About this exercise
What is needed is an exact reproduction of the lines in the records below, starting at the line with "T2: NMOS BSS138" and ending at the line with "VR3: 50k (+9V, GND, wiper", both included, and nothing else; pictures stay out.

Record set
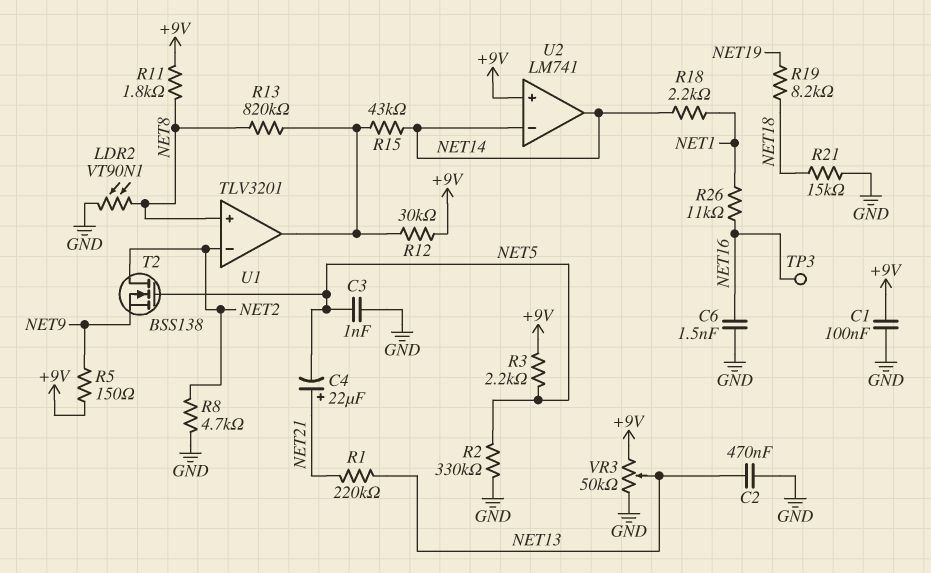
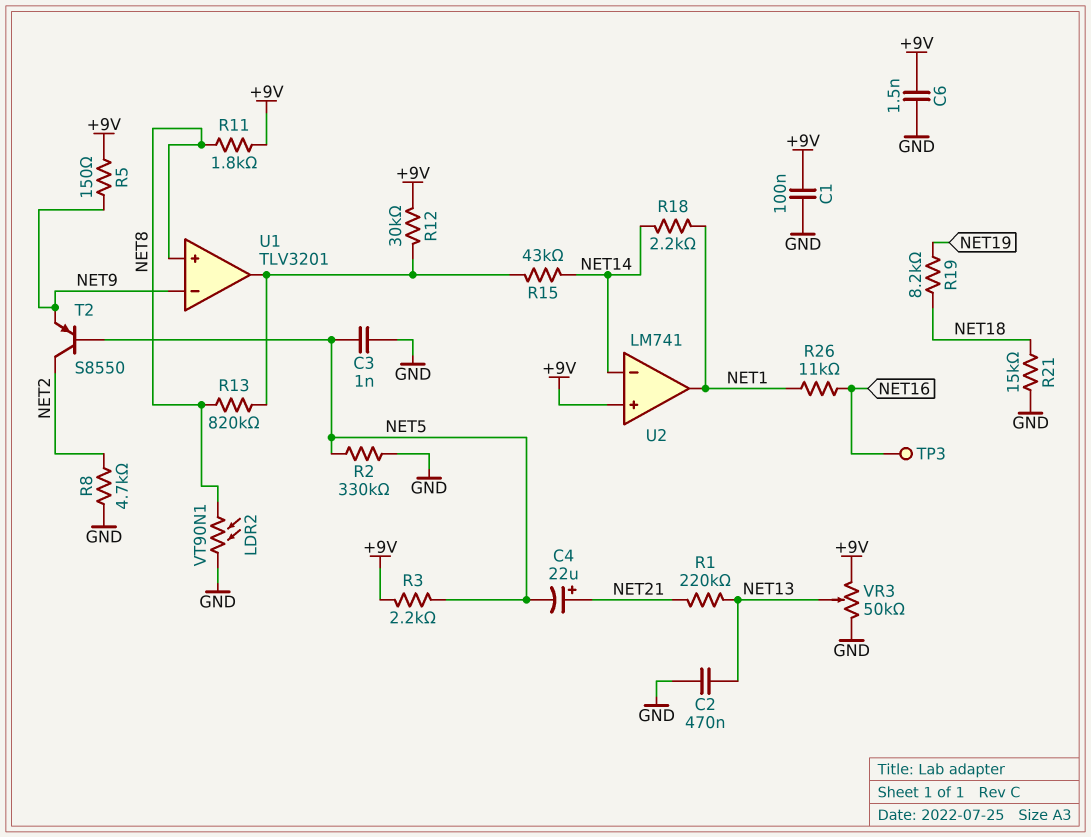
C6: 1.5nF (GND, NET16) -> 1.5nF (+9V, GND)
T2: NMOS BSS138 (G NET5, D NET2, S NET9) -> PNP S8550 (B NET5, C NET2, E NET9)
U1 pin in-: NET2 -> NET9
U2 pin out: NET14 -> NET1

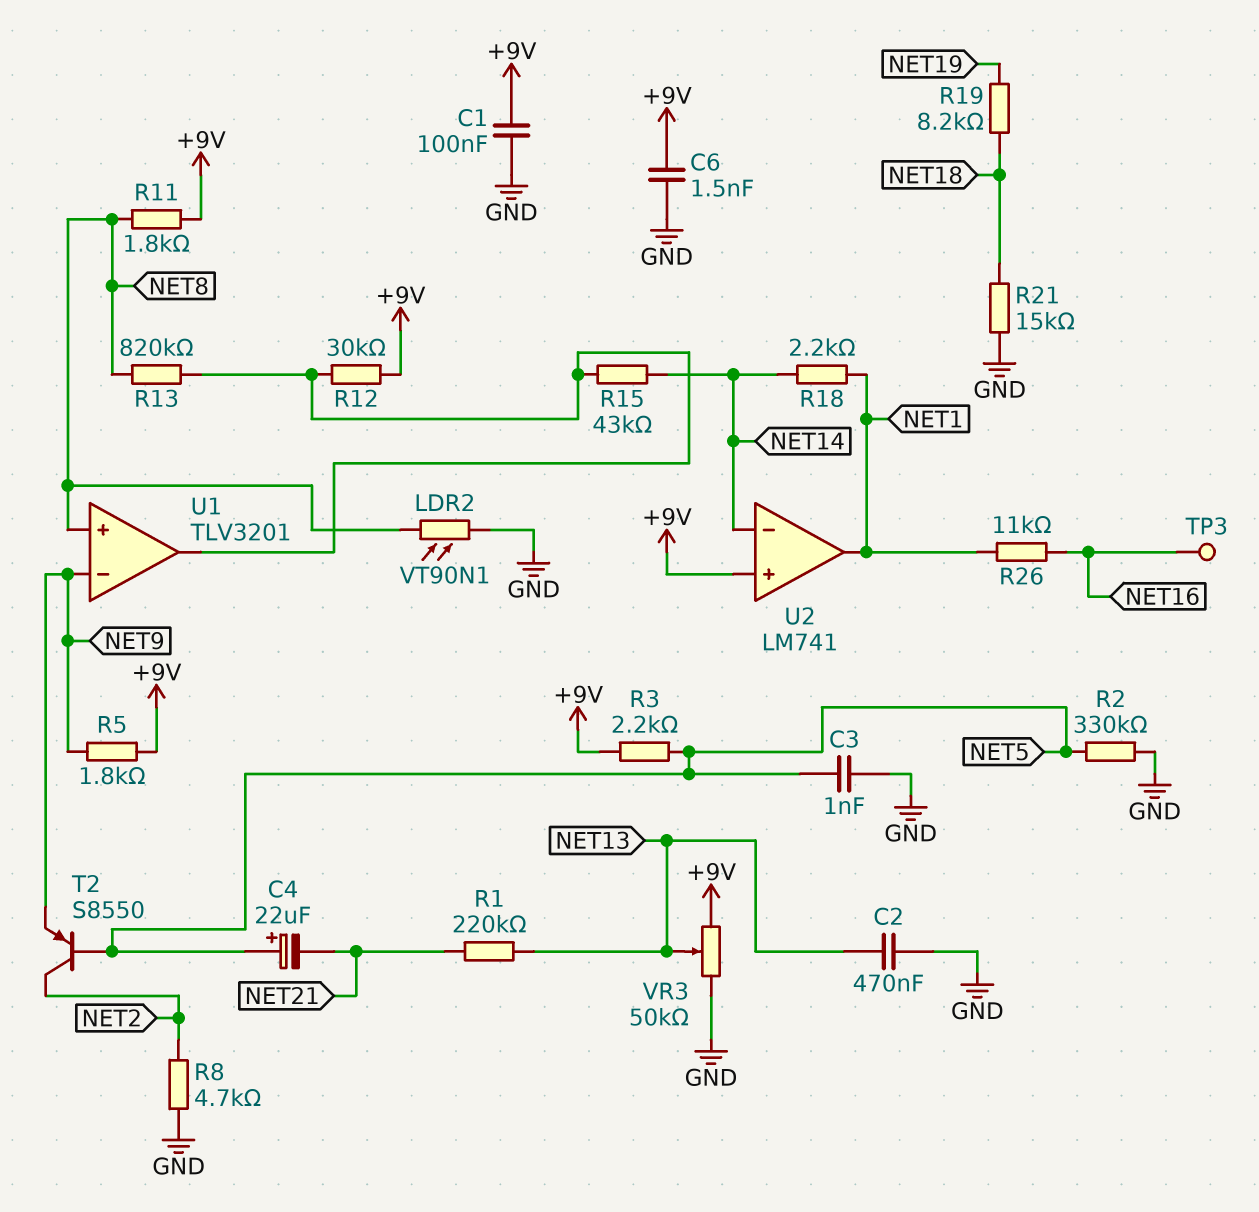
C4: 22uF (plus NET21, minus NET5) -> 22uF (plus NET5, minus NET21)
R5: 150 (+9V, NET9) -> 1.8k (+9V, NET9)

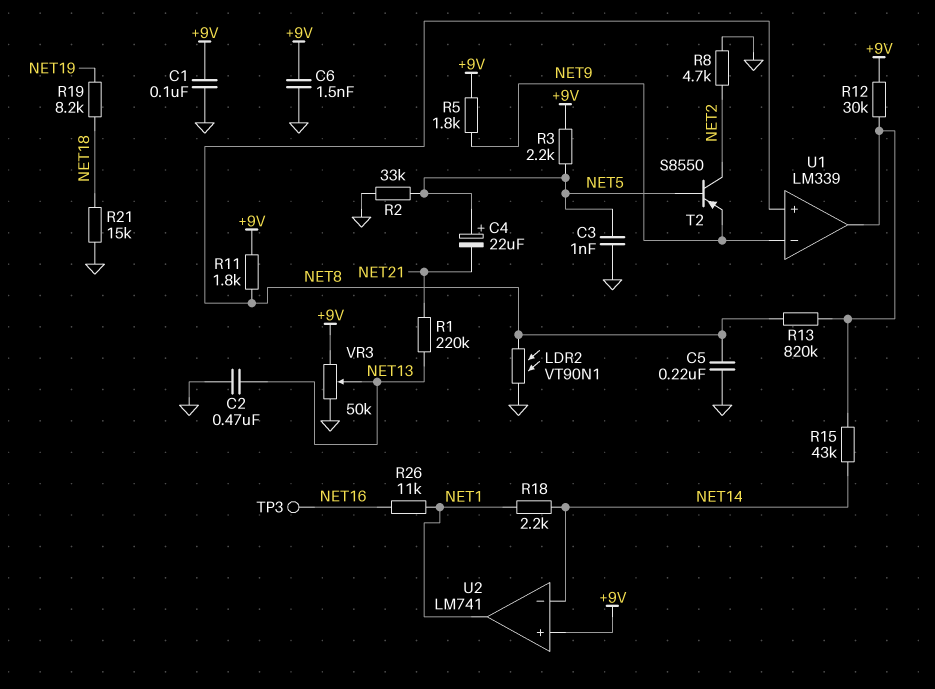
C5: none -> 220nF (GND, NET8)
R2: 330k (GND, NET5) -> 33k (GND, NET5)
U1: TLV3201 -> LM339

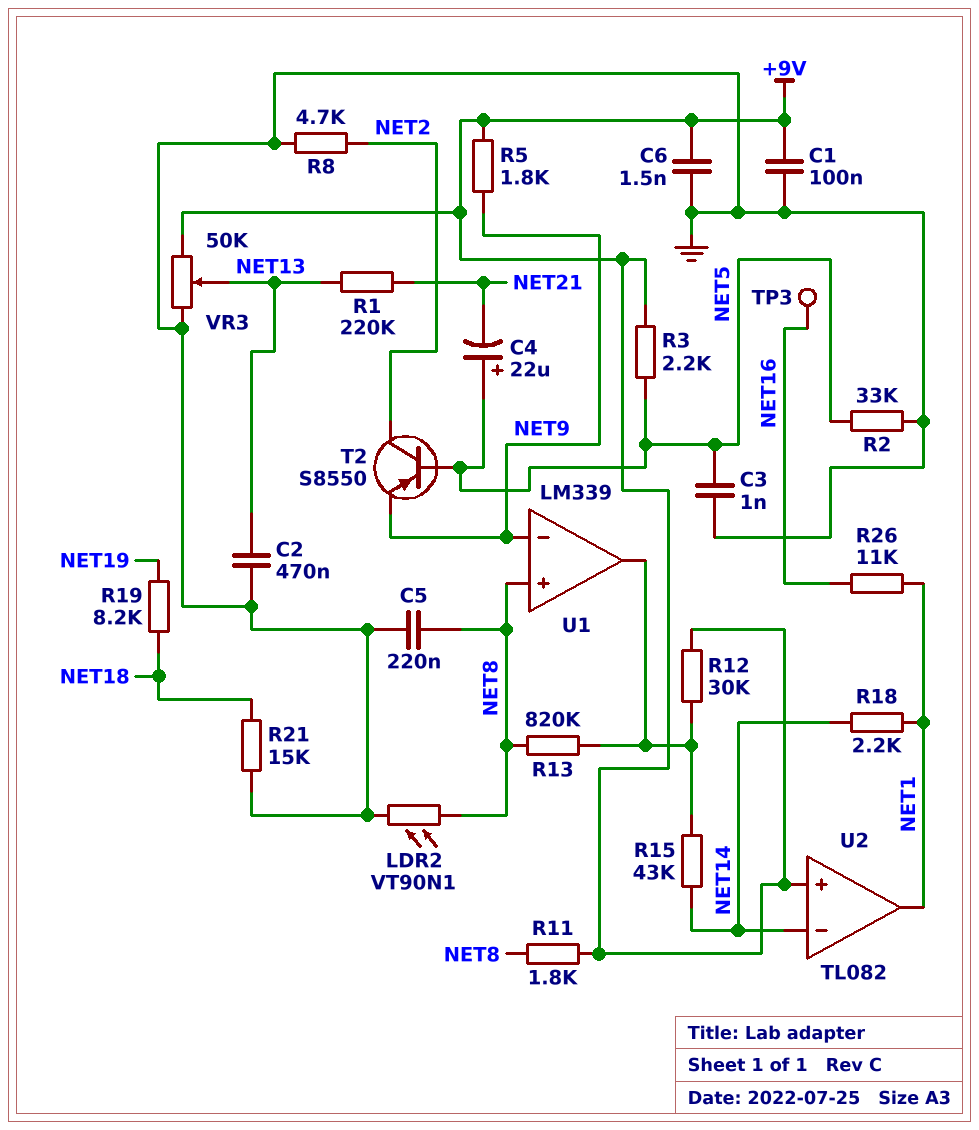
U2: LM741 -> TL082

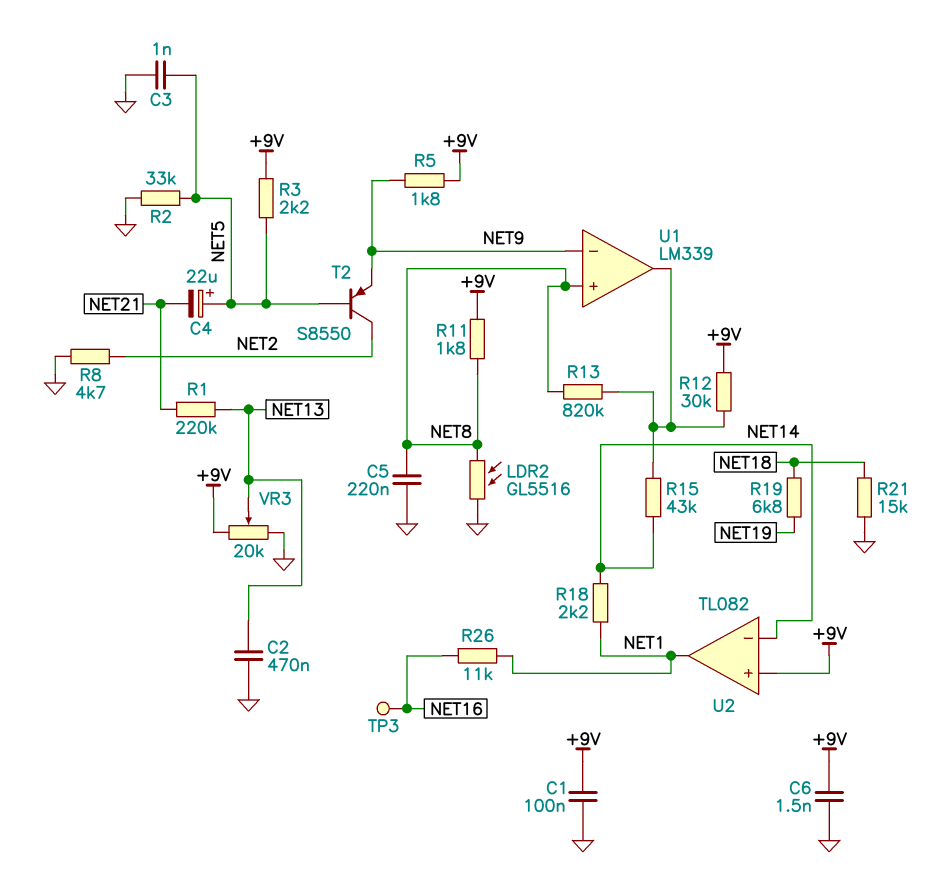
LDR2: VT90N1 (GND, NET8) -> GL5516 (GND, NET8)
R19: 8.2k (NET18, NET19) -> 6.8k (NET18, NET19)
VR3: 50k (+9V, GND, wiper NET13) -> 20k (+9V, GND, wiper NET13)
...
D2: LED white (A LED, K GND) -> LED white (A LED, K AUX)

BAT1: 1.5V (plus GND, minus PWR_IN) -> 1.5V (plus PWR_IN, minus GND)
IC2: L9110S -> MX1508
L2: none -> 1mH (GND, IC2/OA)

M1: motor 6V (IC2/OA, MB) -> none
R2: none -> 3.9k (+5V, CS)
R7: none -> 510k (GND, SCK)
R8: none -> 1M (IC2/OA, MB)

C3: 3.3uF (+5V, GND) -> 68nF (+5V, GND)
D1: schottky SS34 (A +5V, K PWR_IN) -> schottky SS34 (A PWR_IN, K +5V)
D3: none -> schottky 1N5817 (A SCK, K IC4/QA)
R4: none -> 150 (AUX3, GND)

Solution for this problem
T2: NMOS BSS138 (G NET5, D NET2, S NET9) -> PNP S8550 (B NET5, C NET2, E NET9)
U1 pin in-: NET2 -> NET9
U2 pin out: NET14 -> NET1

C4: 22uF (plus NET21, minus NET5) -> 22uF (plus NET5, minus NET21)
R5: 150 (+9V, NET9) -> 1.8k (+9V, NET9)

C5: none -> 220nF (GND, NET8)
R2: 330k (GND, NET5) -> 33k (GND, NET5)
U1: TLV3201 -> LM339

U2: LM741 -> TL082

LDR2: VT90N1 (GND, NET8) -> GL5516 (GND, NET8)
R19: 8.2k (NET18, NET19) -> 6.8k (NET18, NET19)
VR3: 50k (+9V, GND, wiper NET13) -> 20k (+9V, GND, wiper NET13)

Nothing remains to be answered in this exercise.